* _Input records_
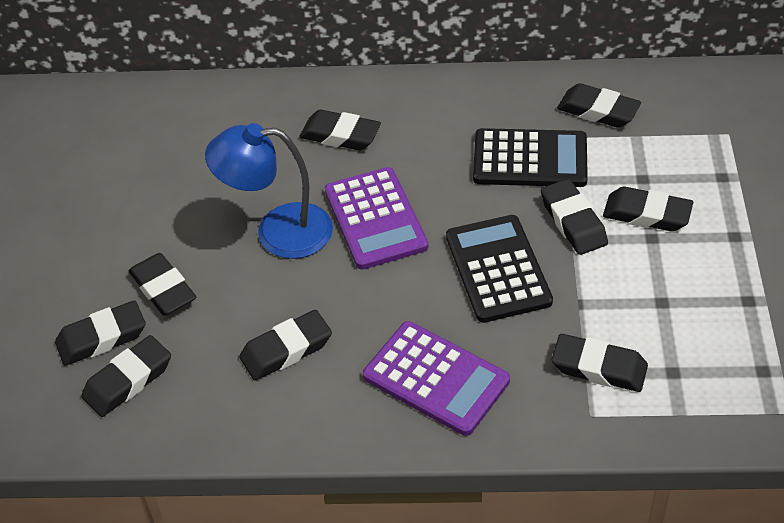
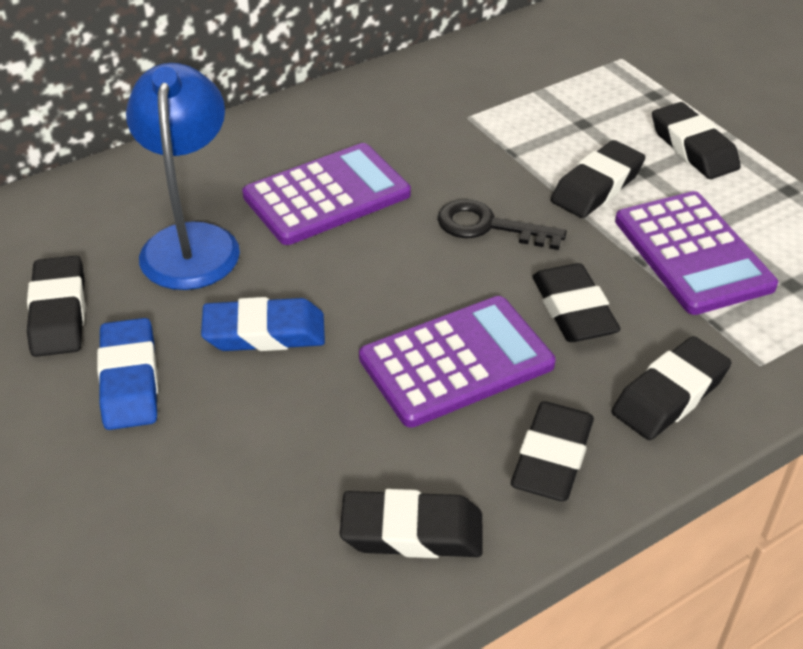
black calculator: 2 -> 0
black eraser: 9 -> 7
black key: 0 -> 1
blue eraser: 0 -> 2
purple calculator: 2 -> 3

* _Your objective_
Scan the data above for the word "calculator". Copy every line in which it is found.

* _Answer to this problem_
black calculator: 2 -> 0
purple calculator: 2 -> 3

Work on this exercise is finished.